▸ **Dataset records**:
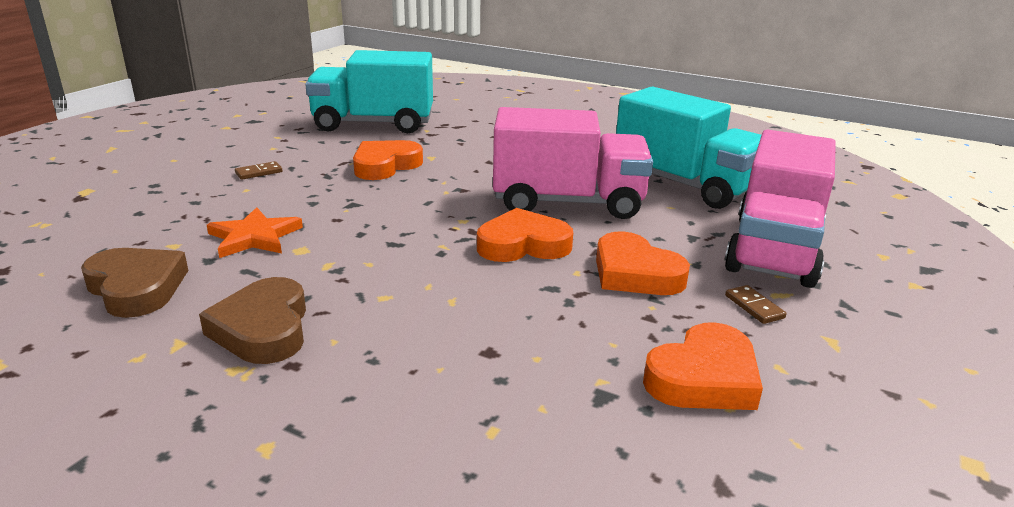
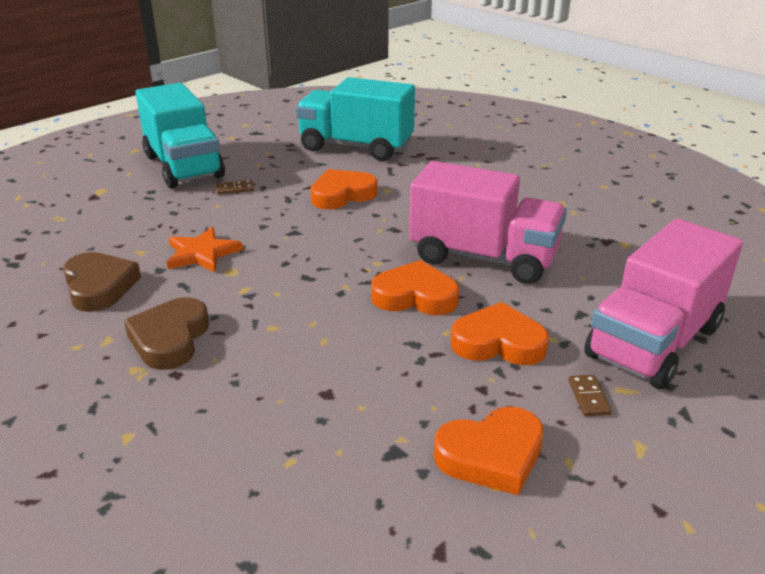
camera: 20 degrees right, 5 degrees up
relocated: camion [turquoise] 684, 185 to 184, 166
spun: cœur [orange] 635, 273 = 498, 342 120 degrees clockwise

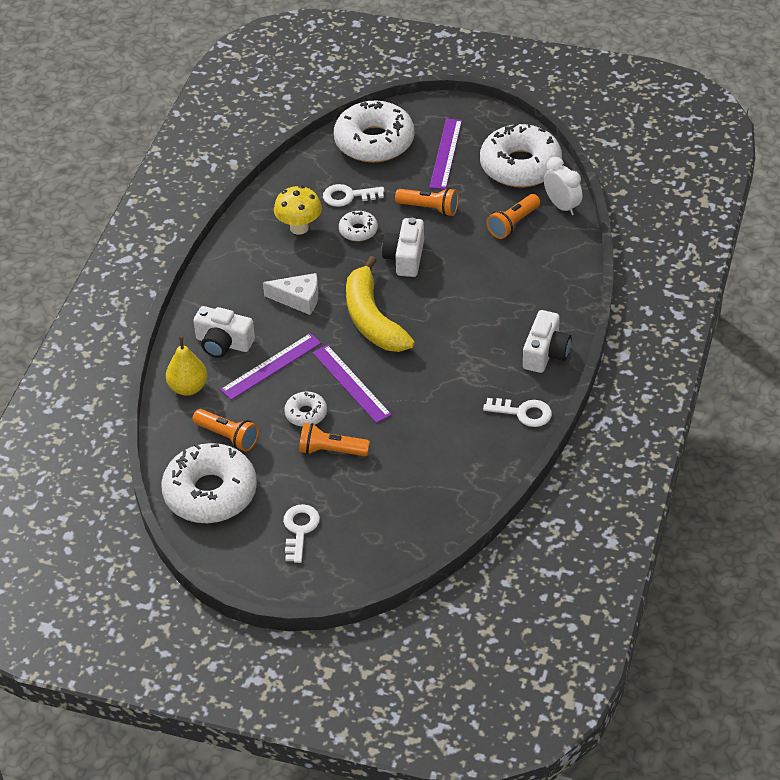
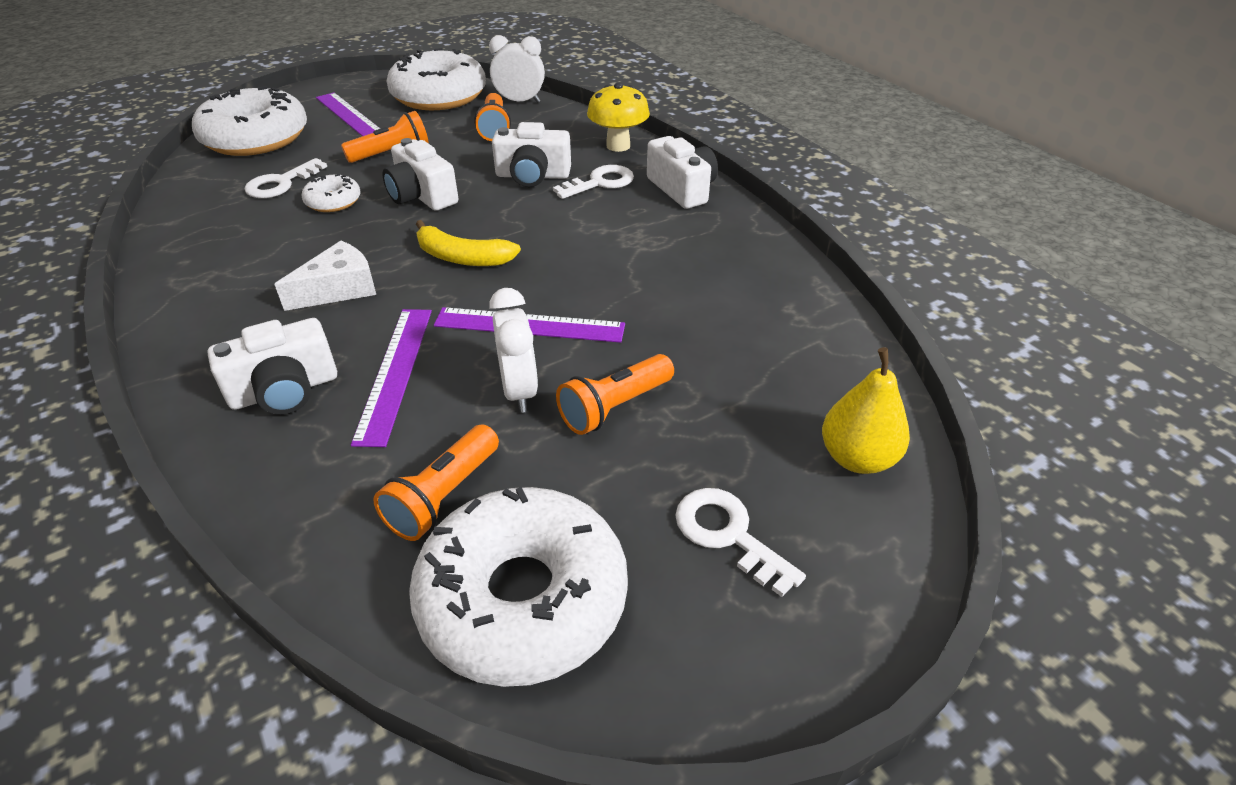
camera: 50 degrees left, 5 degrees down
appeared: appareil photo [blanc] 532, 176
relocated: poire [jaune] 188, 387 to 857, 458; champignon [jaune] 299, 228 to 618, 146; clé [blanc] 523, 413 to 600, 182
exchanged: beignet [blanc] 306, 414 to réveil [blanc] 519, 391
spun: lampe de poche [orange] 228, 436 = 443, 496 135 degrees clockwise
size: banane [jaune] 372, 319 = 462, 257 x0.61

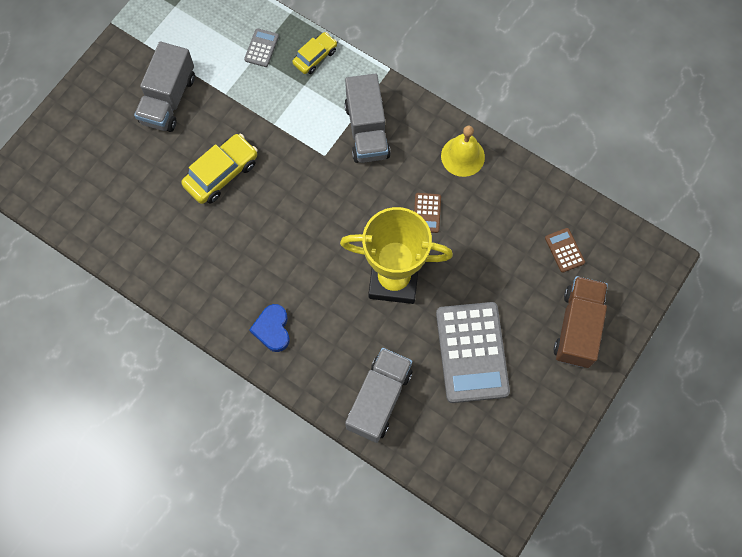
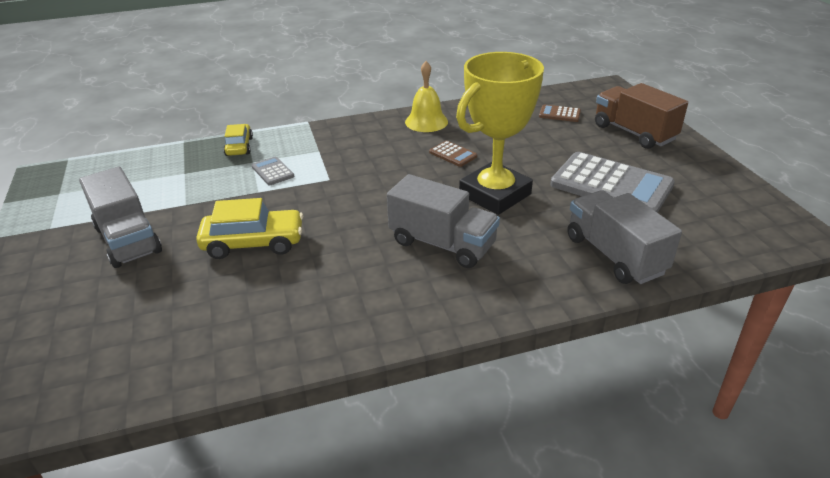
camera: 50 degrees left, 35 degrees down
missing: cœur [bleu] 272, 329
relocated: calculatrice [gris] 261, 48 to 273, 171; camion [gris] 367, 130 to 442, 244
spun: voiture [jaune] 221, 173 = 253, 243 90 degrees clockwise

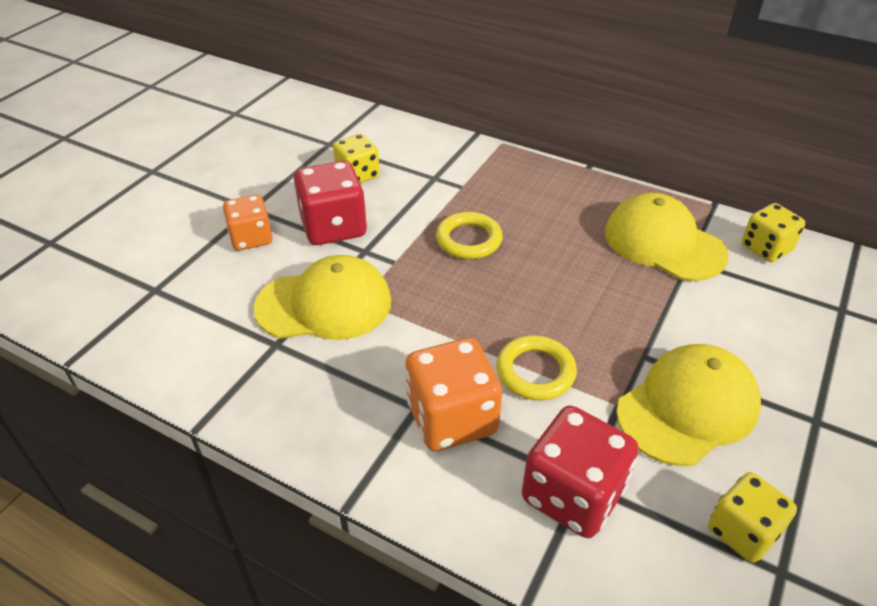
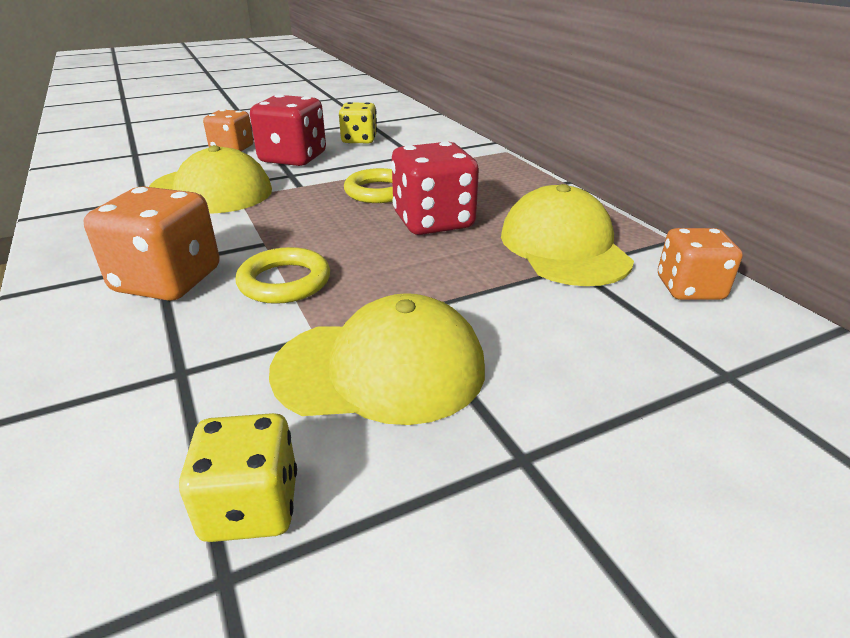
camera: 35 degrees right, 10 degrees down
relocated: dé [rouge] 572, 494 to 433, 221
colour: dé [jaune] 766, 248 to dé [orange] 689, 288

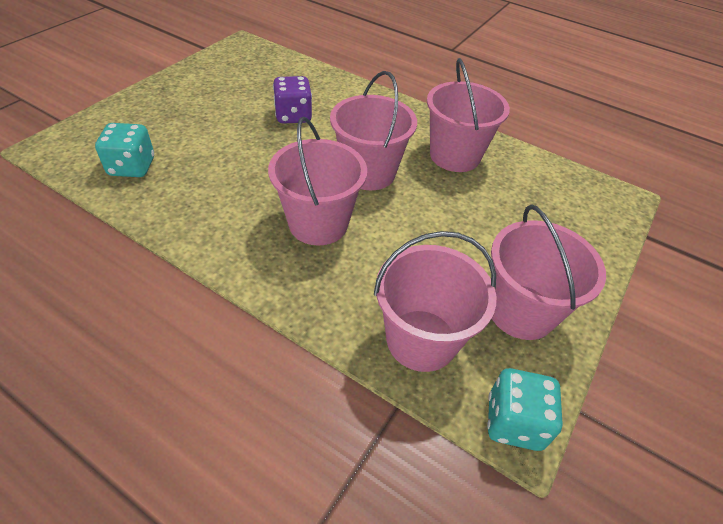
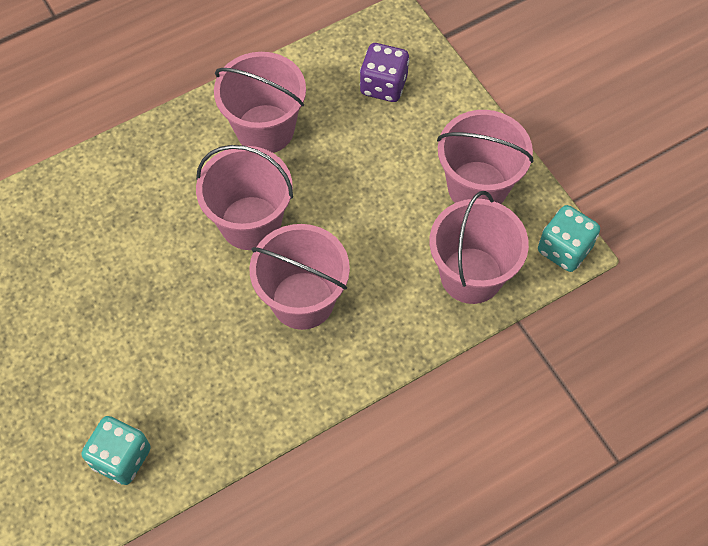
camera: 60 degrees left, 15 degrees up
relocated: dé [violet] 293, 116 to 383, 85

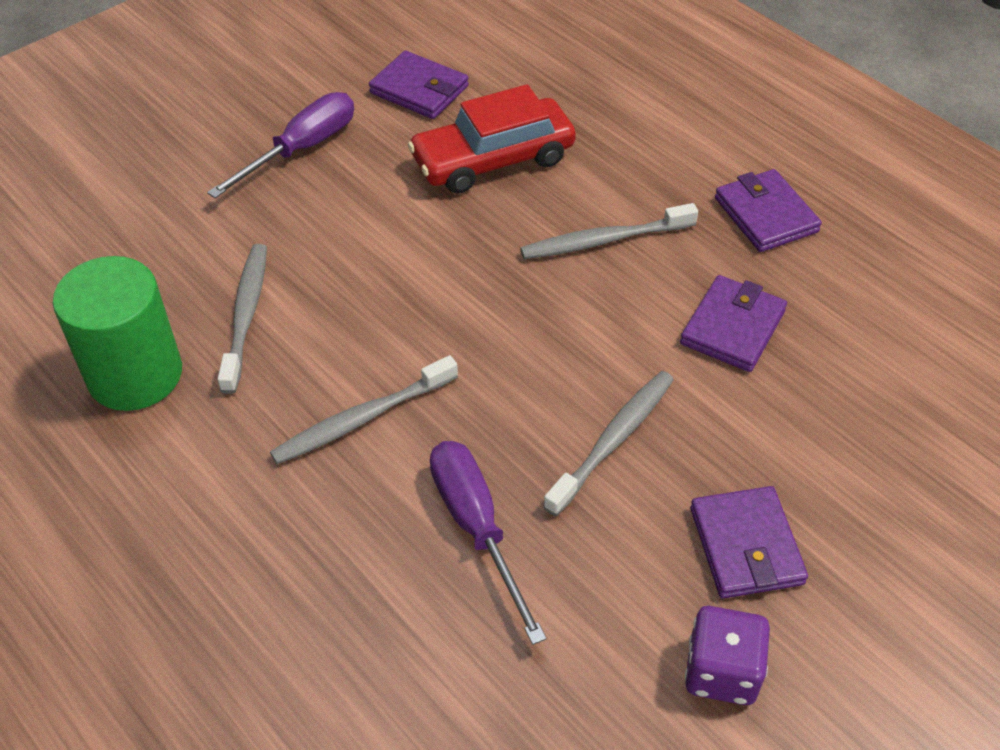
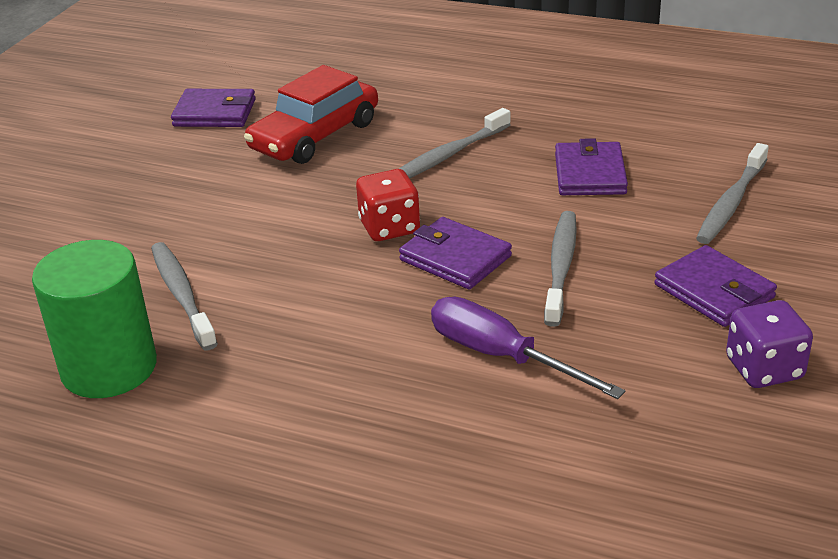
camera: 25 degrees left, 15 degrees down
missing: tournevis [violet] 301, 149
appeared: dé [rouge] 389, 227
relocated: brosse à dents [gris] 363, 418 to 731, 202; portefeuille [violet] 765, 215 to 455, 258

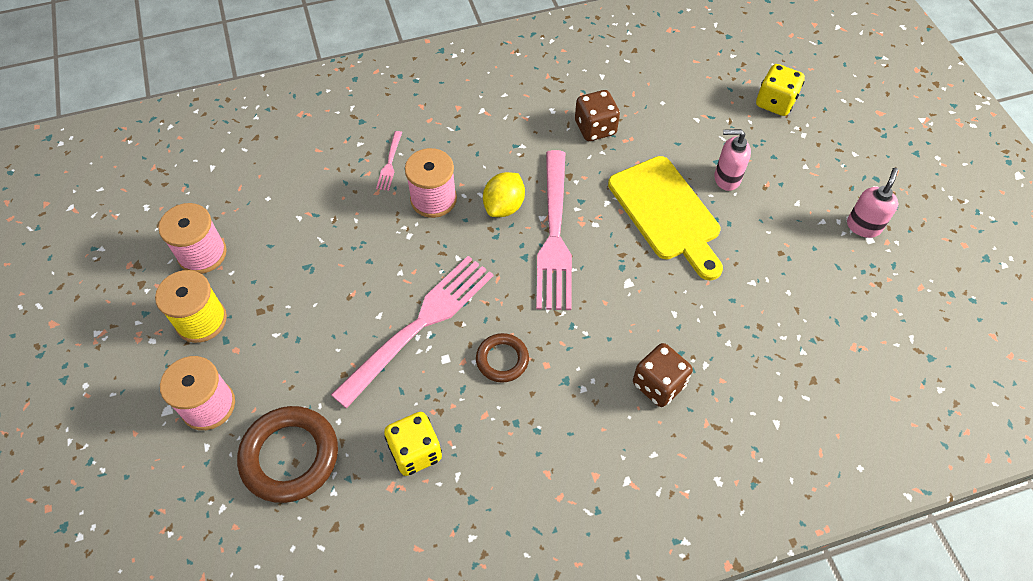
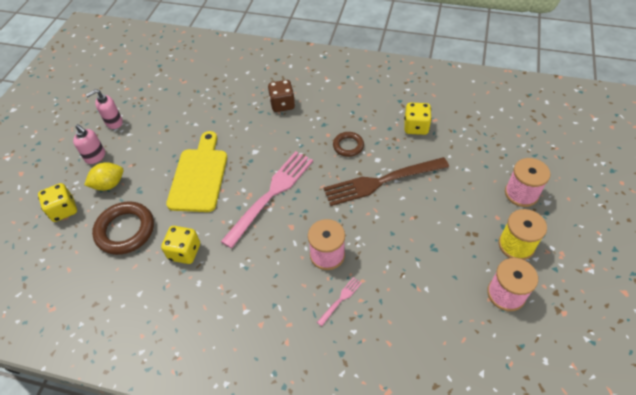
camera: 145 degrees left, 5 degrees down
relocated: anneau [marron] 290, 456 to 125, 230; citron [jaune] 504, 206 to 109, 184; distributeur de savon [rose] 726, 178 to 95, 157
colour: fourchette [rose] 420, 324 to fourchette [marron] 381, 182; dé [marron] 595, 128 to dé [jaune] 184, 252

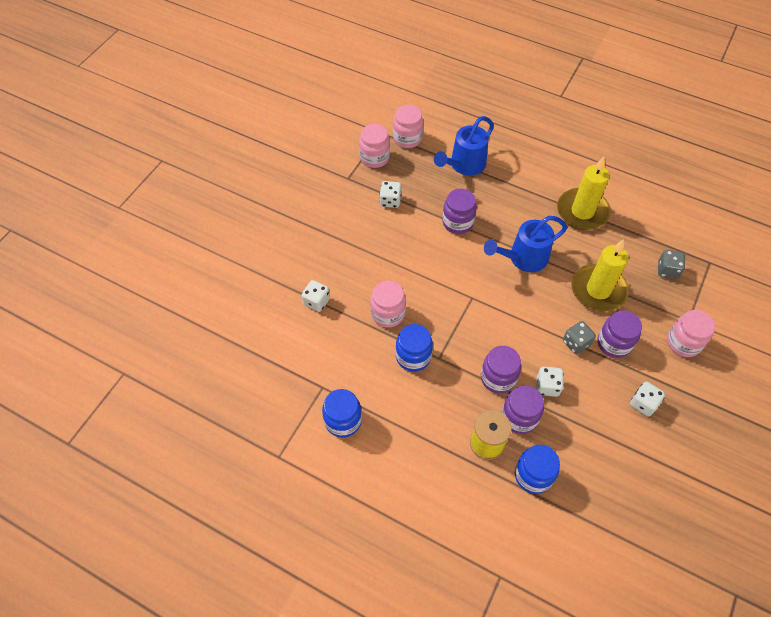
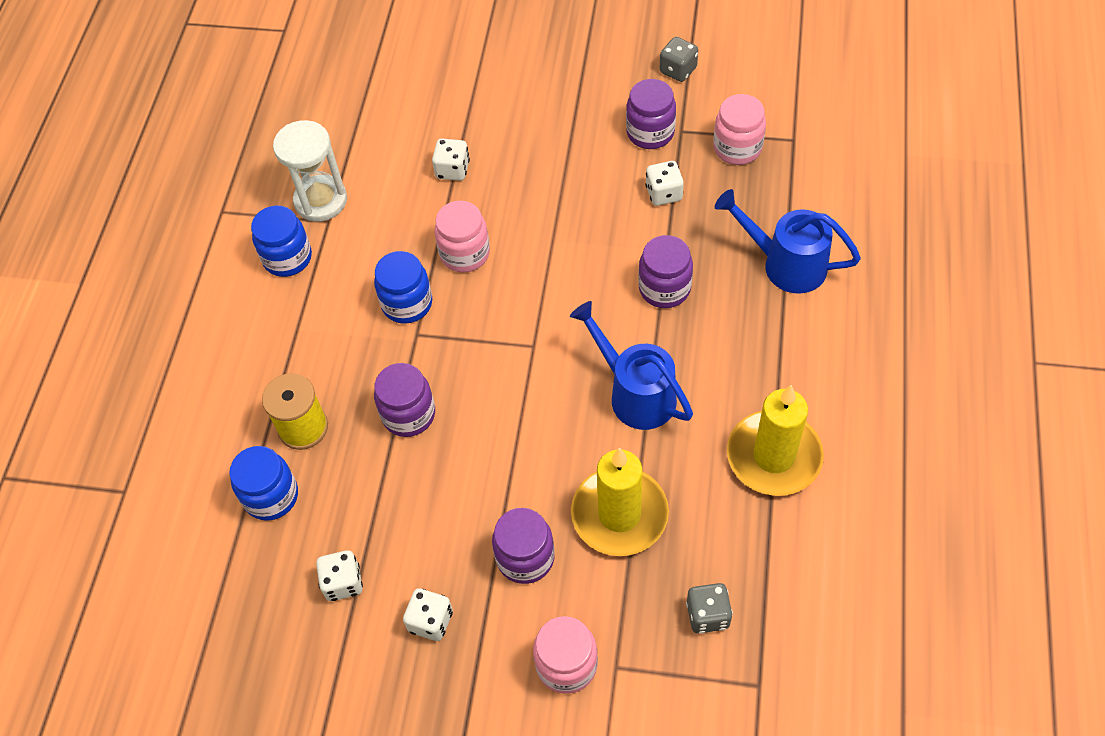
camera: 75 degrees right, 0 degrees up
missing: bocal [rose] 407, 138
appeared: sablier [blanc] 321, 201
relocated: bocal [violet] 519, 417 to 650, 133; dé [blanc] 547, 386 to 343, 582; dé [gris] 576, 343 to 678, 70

▸ **Assigned task**: In the copy, include every line of the records exactly and none of the images.

▸ **Output below**:
camera: 20 degrees right, 5 degrees up
relocated: camion [turquoise] 684, 185 to 184, 166
spun: cœur [orange] 635, 273 = 498, 342 120 degrees clockwise

camera: 50 degrees left, 5 degrees down
appeared: appareil photo [blanc] 532, 176
relocated: poire [jaune] 188, 387 to 857, 458; champignon [jaune] 299, 228 to 618, 146; clé [blanc] 523, 413 to 600, 182
exchanged: beignet [blanc] 306, 414 to réveil [blanc] 519, 391
spun: lampe de poche [orange] 228, 436 = 443, 496 135 degrees clockwise
size: banane [jaune] 372, 319 = 462, 257 x0.61

camera: 50 degrees left, 35 degrees down
missing: cœur [bleu] 272, 329
relocated: calculatrice [gris] 261, 48 to 273, 171; camion [gris] 367, 130 to 442, 244
spun: voiture [jaune] 221, 173 = 253, 243 90 degrees clockwise

camera: 35 degrees right, 10 degrees down
relocated: dé [rouge] 572, 494 to 433, 221
colour: dé [jaune] 766, 248 to dé [orange] 689, 288

camera: 60 degrees left, 15 degrees up
relocated: dé [violet] 293, 116 to 383, 85

camera: 25 degrees left, 15 degrees down
missing: tournevis [violet] 301, 149
appeared: dé [rouge] 389, 227
relocated: brosse à dents [gris] 363, 418 to 731, 202; portefeuille [violet] 765, 215 to 455, 258

camera: 145 degrees left, 5 degrees down
relocated: anneau [marron] 290, 456 to 125, 230; citron [jaune] 504, 206 to 109, 184; distributeur de savon [rose] 726, 178 to 95, 157
colour: fourchette [rose] 420, 324 to fourchette [marron] 381, 182; dé [marron] 595, 128 to dé [jaune] 184, 252

camera: 75 degrees right, 0 degrees up
missing: bocal [rose] 407, 138
appeared: sablier [blanc] 321, 201
relocated: bocal [violet] 519, 417 to 650, 133; dé [blanc] 547, 386 to 343, 582; dé [gris] 576, 343 to 678, 70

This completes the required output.